┌──

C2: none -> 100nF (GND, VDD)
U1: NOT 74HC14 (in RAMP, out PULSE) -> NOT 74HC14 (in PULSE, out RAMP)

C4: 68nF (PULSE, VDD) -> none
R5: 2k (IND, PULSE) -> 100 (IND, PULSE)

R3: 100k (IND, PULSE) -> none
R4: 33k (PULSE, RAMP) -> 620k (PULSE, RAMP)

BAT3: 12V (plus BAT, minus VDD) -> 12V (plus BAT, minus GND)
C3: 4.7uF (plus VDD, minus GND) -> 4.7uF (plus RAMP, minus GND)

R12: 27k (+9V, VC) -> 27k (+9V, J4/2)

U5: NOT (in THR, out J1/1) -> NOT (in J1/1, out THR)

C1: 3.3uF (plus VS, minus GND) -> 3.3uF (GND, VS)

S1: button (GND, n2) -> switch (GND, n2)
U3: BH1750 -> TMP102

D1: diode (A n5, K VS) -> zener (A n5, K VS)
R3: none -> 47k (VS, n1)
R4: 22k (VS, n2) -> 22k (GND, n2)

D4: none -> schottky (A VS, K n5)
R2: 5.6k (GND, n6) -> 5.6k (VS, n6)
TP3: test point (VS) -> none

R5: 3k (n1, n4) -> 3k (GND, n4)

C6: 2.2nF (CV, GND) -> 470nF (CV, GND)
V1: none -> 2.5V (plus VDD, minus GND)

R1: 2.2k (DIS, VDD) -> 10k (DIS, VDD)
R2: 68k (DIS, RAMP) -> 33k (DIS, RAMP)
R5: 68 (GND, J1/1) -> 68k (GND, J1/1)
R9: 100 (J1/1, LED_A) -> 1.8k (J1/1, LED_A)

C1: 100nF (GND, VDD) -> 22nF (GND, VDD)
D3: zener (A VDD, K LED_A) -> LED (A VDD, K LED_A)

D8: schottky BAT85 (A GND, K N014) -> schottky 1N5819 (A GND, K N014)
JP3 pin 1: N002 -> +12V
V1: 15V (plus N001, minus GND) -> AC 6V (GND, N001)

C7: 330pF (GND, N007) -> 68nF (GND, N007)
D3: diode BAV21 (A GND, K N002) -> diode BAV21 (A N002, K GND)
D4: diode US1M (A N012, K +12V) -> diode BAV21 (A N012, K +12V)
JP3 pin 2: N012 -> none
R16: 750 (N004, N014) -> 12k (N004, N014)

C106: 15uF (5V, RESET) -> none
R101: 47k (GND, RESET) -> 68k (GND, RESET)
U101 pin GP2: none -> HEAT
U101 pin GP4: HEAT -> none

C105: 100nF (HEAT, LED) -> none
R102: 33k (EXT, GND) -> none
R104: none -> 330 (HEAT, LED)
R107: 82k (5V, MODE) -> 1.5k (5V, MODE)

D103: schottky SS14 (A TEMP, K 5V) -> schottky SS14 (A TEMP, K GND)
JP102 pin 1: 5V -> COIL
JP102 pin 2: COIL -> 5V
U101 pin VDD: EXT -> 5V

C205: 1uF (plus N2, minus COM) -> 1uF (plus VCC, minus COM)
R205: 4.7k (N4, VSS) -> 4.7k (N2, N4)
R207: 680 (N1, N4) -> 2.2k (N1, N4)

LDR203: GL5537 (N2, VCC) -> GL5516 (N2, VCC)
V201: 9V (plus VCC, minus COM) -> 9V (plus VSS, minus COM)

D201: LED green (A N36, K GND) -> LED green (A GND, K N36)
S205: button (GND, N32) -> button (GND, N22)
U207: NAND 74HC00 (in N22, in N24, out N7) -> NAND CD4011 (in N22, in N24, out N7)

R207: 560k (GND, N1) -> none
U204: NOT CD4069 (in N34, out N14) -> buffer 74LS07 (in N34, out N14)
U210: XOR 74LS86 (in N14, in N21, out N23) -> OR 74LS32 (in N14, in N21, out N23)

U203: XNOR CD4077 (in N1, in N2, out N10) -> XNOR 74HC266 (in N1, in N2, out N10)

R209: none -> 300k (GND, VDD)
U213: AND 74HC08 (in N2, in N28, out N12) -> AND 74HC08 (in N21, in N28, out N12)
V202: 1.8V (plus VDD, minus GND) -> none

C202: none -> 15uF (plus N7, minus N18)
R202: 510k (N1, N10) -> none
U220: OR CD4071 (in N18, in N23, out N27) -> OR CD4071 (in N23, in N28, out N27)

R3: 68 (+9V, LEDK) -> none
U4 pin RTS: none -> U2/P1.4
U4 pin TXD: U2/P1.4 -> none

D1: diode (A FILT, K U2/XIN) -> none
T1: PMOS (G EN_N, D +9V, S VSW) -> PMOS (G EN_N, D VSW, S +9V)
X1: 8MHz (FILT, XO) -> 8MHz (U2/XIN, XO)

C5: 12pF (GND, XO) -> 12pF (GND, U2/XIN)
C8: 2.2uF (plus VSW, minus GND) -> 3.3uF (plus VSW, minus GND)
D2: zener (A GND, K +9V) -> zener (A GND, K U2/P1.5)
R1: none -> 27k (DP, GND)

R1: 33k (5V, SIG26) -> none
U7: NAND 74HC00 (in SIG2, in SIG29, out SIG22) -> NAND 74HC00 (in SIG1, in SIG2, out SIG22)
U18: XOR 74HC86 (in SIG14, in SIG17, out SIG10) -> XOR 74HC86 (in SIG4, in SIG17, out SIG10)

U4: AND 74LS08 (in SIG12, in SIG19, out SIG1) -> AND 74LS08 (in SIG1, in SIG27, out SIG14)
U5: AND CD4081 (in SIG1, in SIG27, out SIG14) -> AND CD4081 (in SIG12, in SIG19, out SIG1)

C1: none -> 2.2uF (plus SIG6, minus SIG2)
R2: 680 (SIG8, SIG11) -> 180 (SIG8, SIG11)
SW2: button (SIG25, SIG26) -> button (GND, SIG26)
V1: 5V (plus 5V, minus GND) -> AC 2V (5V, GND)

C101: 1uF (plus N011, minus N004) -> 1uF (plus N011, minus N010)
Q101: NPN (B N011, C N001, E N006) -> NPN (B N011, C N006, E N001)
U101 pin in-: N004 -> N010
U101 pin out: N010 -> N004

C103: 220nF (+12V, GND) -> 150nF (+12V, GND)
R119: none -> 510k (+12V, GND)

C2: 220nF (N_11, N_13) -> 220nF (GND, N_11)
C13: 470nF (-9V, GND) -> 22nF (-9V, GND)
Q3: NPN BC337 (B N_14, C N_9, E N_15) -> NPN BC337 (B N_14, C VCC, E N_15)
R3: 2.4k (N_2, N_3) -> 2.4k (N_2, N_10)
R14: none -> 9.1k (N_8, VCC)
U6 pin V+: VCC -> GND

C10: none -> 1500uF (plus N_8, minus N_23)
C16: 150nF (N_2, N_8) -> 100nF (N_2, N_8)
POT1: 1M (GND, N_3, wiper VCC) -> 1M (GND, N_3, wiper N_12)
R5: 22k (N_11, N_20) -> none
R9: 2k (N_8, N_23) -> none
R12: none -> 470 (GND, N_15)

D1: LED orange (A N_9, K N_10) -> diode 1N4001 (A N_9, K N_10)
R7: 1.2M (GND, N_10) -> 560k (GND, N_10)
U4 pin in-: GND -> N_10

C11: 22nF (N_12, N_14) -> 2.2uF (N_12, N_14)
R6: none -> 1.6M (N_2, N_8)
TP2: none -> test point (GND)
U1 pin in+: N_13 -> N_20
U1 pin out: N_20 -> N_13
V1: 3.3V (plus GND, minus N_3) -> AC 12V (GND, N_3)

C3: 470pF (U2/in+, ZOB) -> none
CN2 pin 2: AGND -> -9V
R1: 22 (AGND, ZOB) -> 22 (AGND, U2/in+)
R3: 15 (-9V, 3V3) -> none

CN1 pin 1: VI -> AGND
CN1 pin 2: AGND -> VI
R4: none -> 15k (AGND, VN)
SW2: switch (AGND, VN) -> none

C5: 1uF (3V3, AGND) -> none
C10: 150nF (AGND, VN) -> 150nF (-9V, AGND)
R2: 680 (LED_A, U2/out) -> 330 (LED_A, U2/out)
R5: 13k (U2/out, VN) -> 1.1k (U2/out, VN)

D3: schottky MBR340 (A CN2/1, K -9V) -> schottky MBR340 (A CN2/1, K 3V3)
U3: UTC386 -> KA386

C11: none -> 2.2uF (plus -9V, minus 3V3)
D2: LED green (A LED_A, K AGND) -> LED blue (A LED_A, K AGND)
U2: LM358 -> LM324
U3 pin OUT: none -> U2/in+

└──

#### [Exercise goal]
Of all the entries above, output exactly the lines between the one holding "BAT3: 12V (plus" and the one holding "R207: 560k (GND, N1) -> none", inclusive.

#### [Result for this exercise]
BAT3: 12V (plus BAT, minus VDD) -> 12V (plus BAT, minus GND)
C3: 4.7uF (plus VDD, minus GND) -> 4.7uF (plus RAMP, minus GND)

R12: 27k (+9V, VC) -> 27k (+9V, J4/2)

U5: NOT (in THR, out J1/1) -> NOT (in J1/1, out THR)

C1: 3.3uF (plus VS, minus GND) -> 3.3uF (GND, VS)

S1: button (GND, n2) -> switch (GND, n2)
U3: BH1750 -> TMP102

D1: diode (A n5, K VS) -> zener (A n5, K VS)
R3: none -> 47k (VS, n1)
R4: 22k (VS, n2) -> 22k (GND, n2)

D4: none -> schottky (A VS, K n5)
R2: 5.6k (GND, n6) -> 5.6k (VS, n6)
TP3: test point (VS) -> none

R5: 3k (n1, n4) -> 3k (GND, n4)

C6: 2.2nF (CV, GND) -> 470nF (CV, GND)
V1: none -> 2.5V (plus VDD, minus GND)

R1: 2.2k (DIS, VDD) -> 10k (DIS, VDD)
R2: 68k (DIS, RAMP) -> 33k (DIS, RAMP)
R5: 68 (GND, J1/1) -> 68k (GND, J1/1)
R9: 100 (J1/1, LED_A) -> 1.8k (J1/1, LED_A)

C1: 100nF (GND, VDD) -> 22nF (GND, VDD)
D3: zener (A VDD, K LED_A) -> LED (A VDD, K LED_A)

D8: schottky BAT85 (A GND, K N014) -> schottky 1N5819 (A GND, K N014)
JP3 pin 1: N002 -> +12V
V1: 15V (plus N001, minus GND) -> AC 6V (GND, N001)

C7: 330pF (GND, N007) -> 68nF (GND, N007)
D3: diode BAV21 (A GND, K N002) -> diode BAV21 (A N002, K GND)
D4: diode US1M (A N012, K +12V) -> diode BAV21 (A N012, K +12V)
JP3 pin 2: N012 -> none
R16: 750 (N004, N014) -> 12k (N004, N014)

C106: 15uF (5V, RESET) -> none
R101: 47k (GND, RESET) -> 68k (GND, RESET)
U101 pin GP2: none -> HEAT
U101 pin GP4: HEAT -> none

C105: 100nF (HEAT, LED) -> none
R102: 33k (EXT, GND) -> none
R104: none -> 330 (HEAT, LED)
R107: 82k (5V, MODE) -> 1.5k (5V, MODE)

D103: schottky SS14 (A TEMP, K 5V) -> schottky SS14 (A TEMP, K GND)
JP102 pin 1: 5V -> COIL
JP102 pin 2: COIL -> 5V
U101 pin VDD: EXT -> 5V

C205: 1uF (plus N2, minus COM) -> 1uF (plus VCC, minus COM)
R205: 4.7k (N4, VSS) -> 4.7k (N2, N4)
R207: 680 (N1, N4) -> 2.2k (N1, N4)

LDR203: GL5537 (N2, VCC) -> GL5516 (N2, VCC)
V201: 9V (plus VCC, minus COM) -> 9V (plus VSS, minus COM)

D201: LED green (A N36, K GND) -> LED green (A GND, K N36)
S205: button (GND, N32) -> button (GND, N22)
U207: NAND 74HC00 (in N22, in N24, out N7) -> NAND CD4011 (in N22, in N24, out N7)

R207: 560k (GND, N1) -> none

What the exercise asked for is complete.